* Task instructions: Copy the entries below exactly; any picture among them should be left out.

== Exercise data

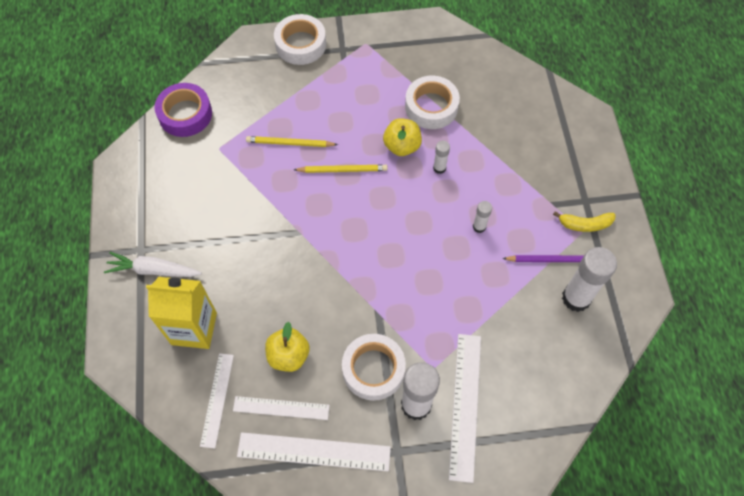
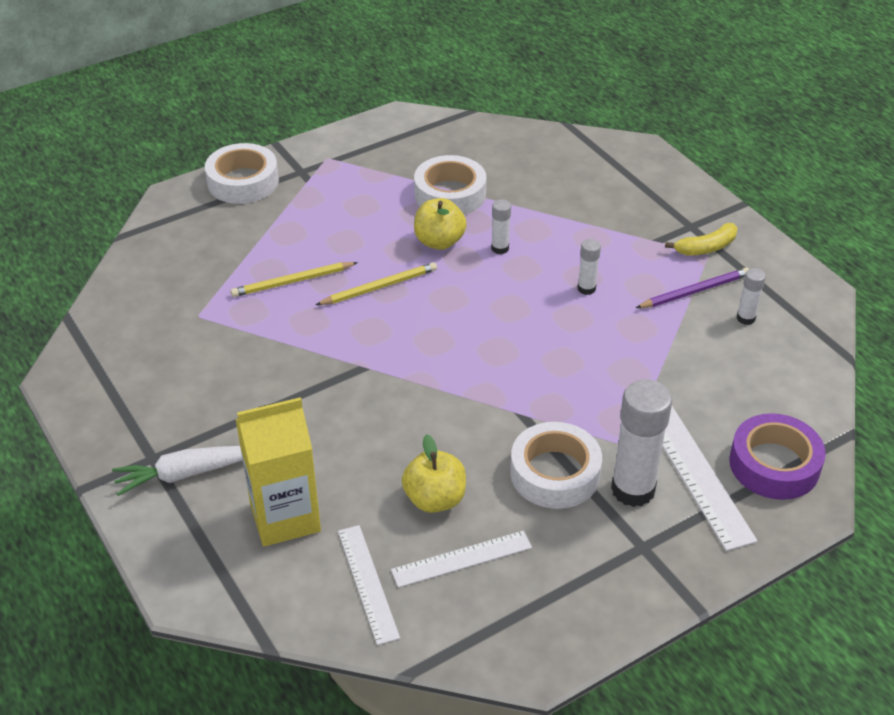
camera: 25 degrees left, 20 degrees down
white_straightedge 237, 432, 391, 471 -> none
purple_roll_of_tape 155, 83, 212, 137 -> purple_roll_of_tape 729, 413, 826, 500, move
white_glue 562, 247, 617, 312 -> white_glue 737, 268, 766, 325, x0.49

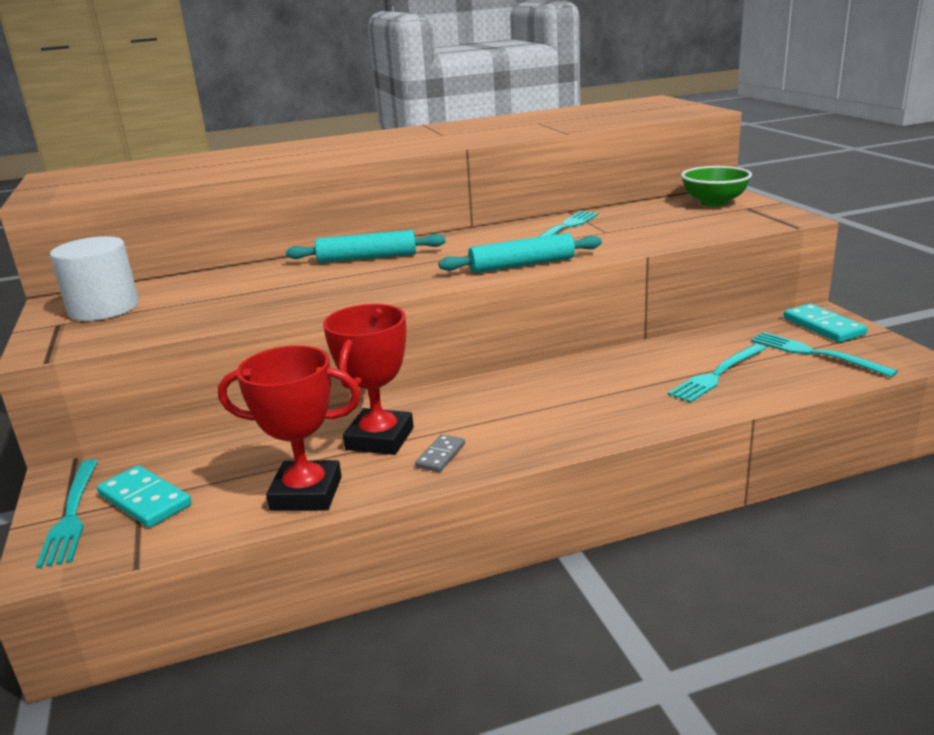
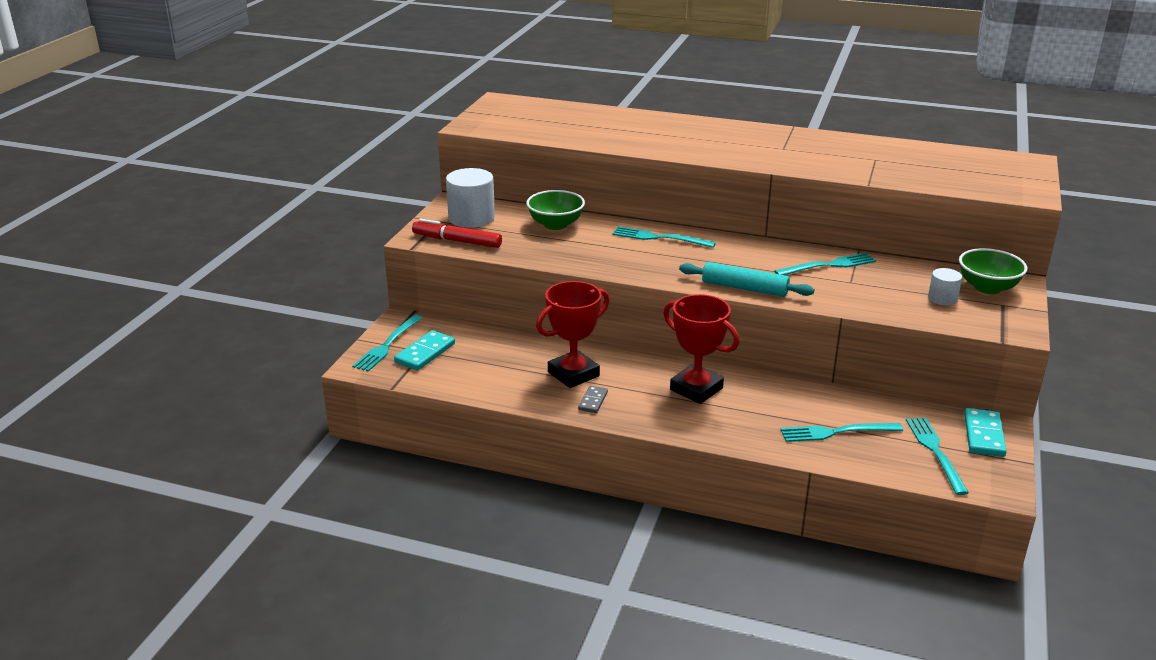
camera: 35 degrees right, 5 degrees up
none -> scarlet_felt_pen 412, 218, 502, 248
none -> emerald_deep_dish 526, 190, 585, 230
none -> white_cylinder_shape 928, 268, 962, 305
scarlet_prize_cup 218, 345, 361, 511 -> scarlet_prize_cup 663, 294, 739, 404, move
aqua_pastry_roller 286, 230, 446, 263 -> aqua_dinner_fork 613, 226, 716, 248
aqua_domino_piece 97, 465, 192, 528 -> aqua_domino_piece 394, 330, 455, 371, 45 degrees clockwise
ash-grey_domino_piece 415, 434, 465, 472 -> ash-grey_domino_piece 578, 386, 608, 413, 45 degrees counterclockwise

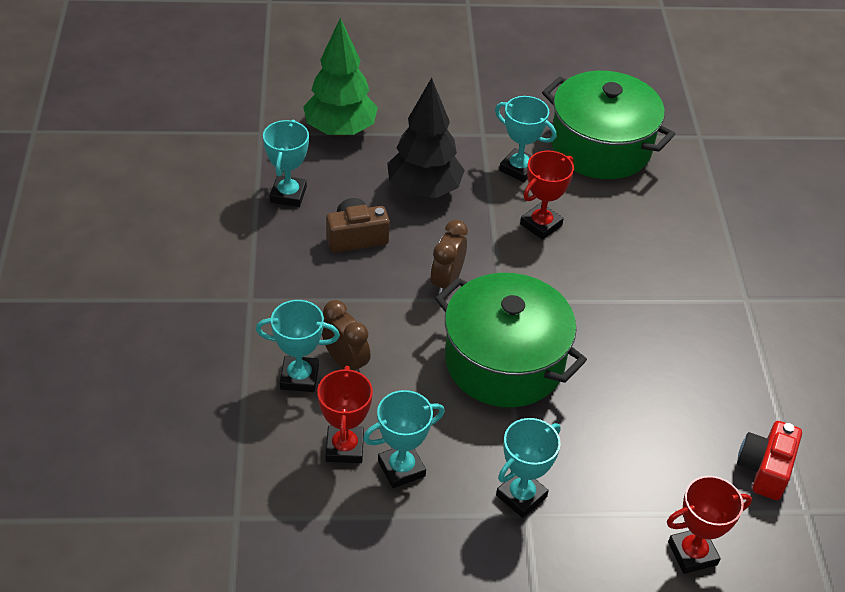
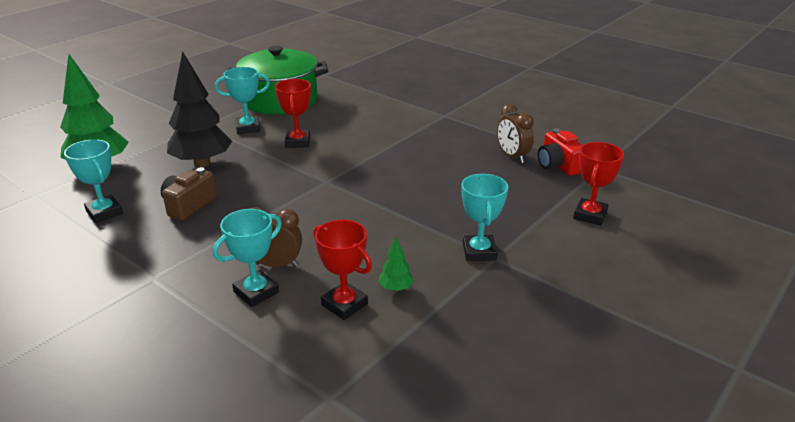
camera: 45 degrees left, 15 degrees down
emerald_pot 435, 273, 587, 407 -> none
russet_alarm_clock 430, 219, 468, 295 -> russet_alarm_clock 497, 104, 534, 163, move
aqua_prize_cup 363, 390, 445, 488 -> emerald_toy_tree 378, 237, 414, 292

====

* The answer:
camera: 25 degrees left, 20 degrees down
white_straightedge 237, 432, 391, 471 -> none
purple_roll_of_tape 155, 83, 212, 137 -> purple_roll_of_tape 729, 413, 826, 500, move
white_glue 562, 247, 617, 312 -> white_glue 737, 268, 766, 325, x0.49

camera: 35 degrees right, 5 degrees up
none -> scarlet_felt_pen 412, 218, 502, 248
none -> emerald_deep_dish 526, 190, 585, 230
none -> white_cylinder_shape 928, 268, 962, 305
scarlet_prize_cup 218, 345, 361, 511 -> scarlet_prize_cup 663, 294, 739, 404, move
aqua_pastry_roller 286, 230, 446, 263 -> aqua_dinner_fork 613, 226, 716, 248
aqua_domino_piece 97, 465, 192, 528 -> aqua_domino_piece 394, 330, 455, 371, 45 degrees clockwise
ash-grey_domino_piece 415, 434, 465, 472 -> ash-grey_domino_piece 578, 386, 608, 413, 45 degrees counterclockwise

camera: 45 degrees left, 15 degrees down
emerald_pot 435, 273, 587, 407 -> none
russet_alarm_clock 430, 219, 468, 295 -> russet_alarm_clock 497, 104, 534, 163, move
aqua_prize_cup 363, 390, 445, 488 -> emerald_toy_tree 378, 237, 414, 292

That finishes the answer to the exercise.